= EXERCISE GOAL =
As soon as the line containing "blue glasses: 1 -> 0" appears in the material below, start returning lines exactly, and end with the line containing "green glasses: 7 -> 5".

= DATASET EXTRACT =
::::::::::

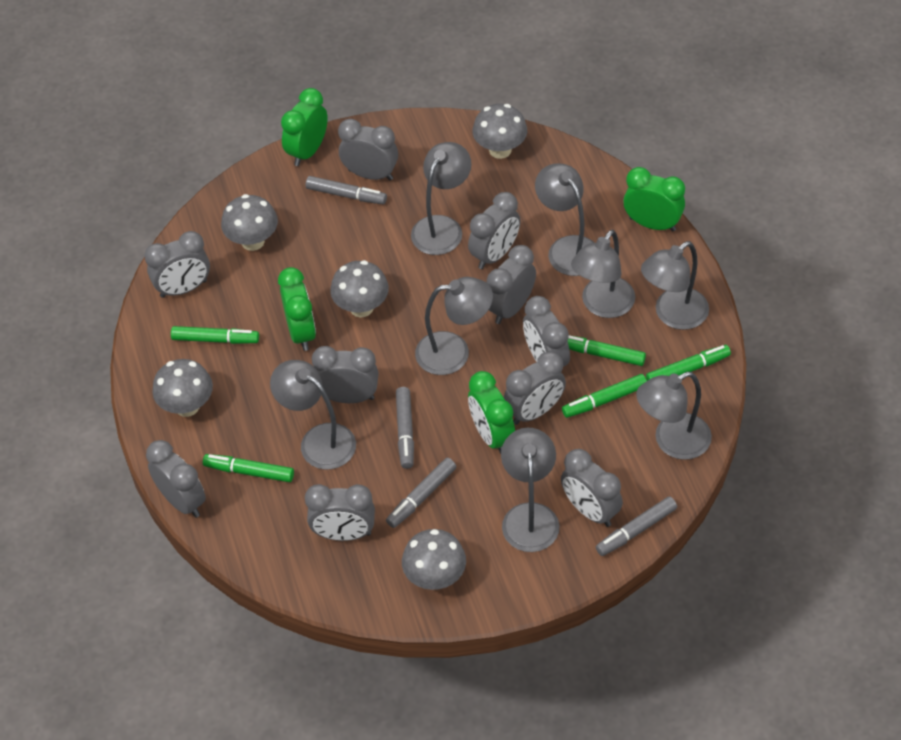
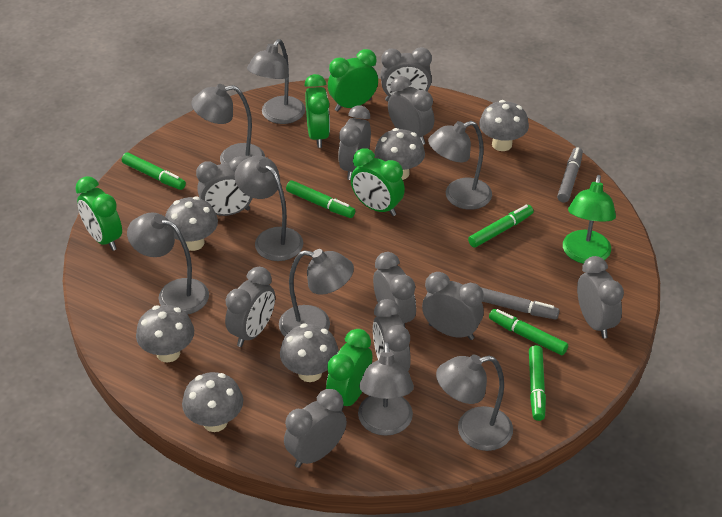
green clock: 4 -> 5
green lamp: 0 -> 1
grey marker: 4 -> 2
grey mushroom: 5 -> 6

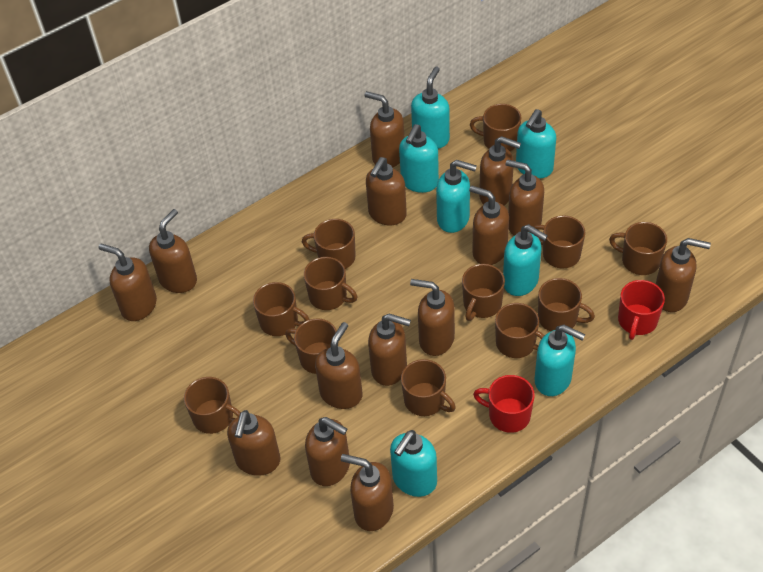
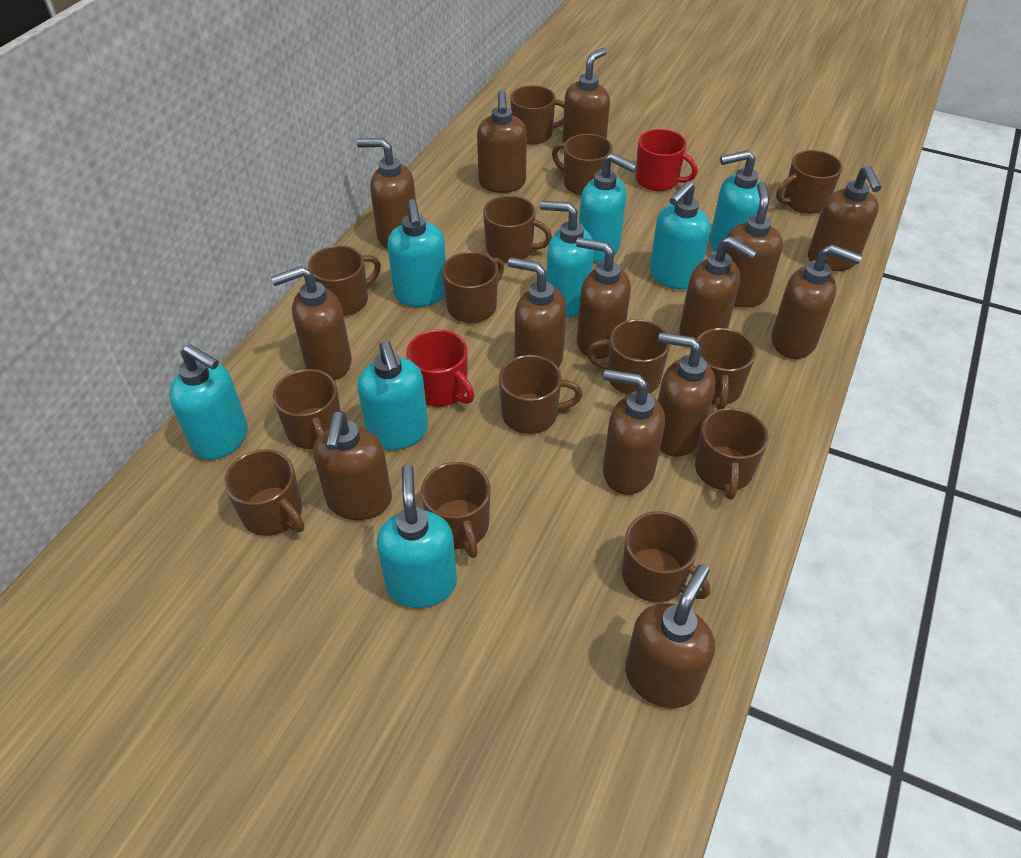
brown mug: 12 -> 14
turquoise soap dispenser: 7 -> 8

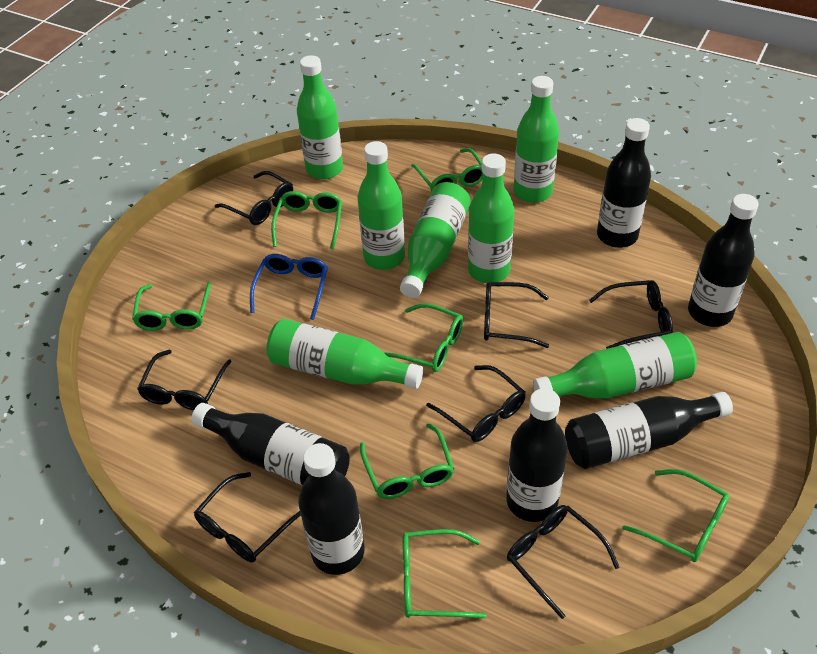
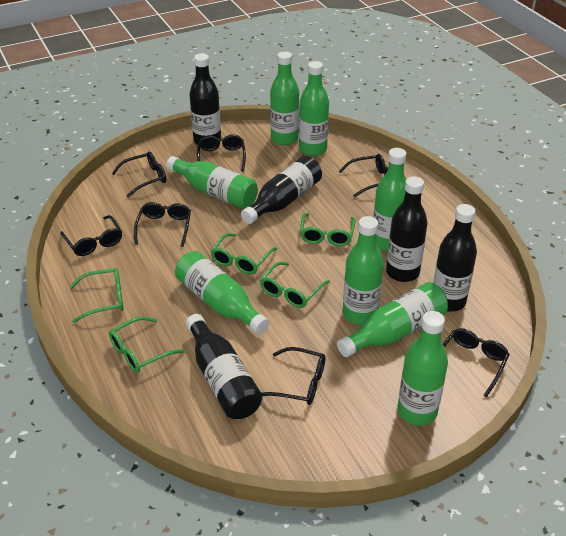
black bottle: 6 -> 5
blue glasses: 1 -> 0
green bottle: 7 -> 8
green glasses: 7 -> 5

::::::::::

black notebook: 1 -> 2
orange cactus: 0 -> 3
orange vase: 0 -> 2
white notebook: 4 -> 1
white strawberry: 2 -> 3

::::::::::

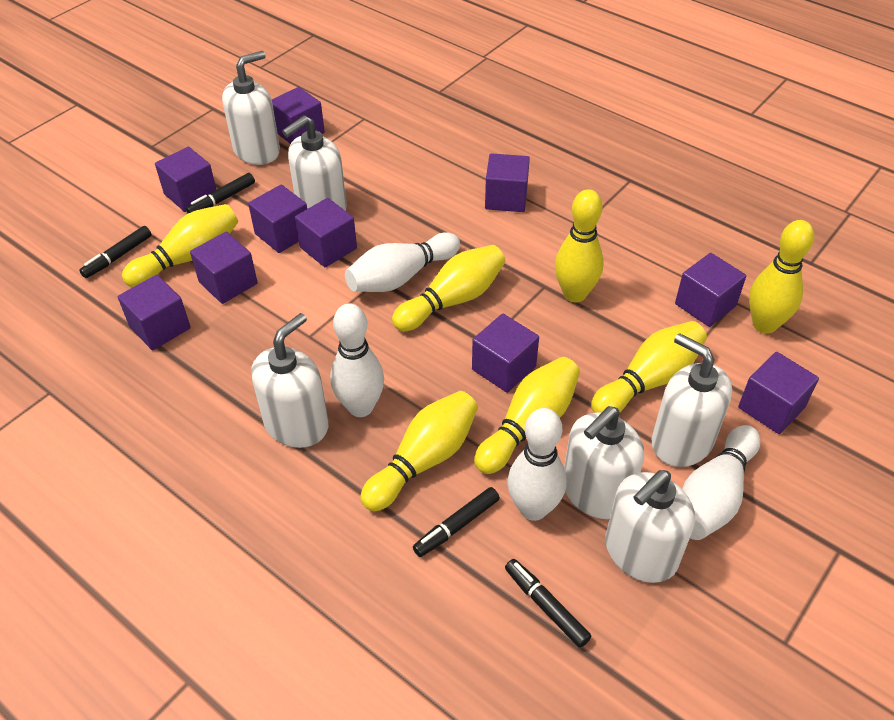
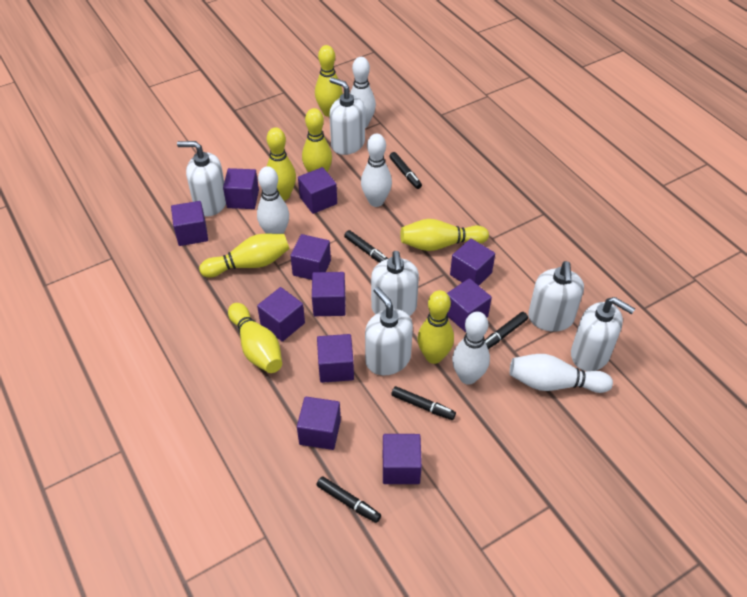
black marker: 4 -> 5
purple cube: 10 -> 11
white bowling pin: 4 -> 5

::::::::::

= WRITTEN ANSWER =
blue glasses: 1 -> 0
green bottle: 7 -> 8
green glasses: 7 -> 5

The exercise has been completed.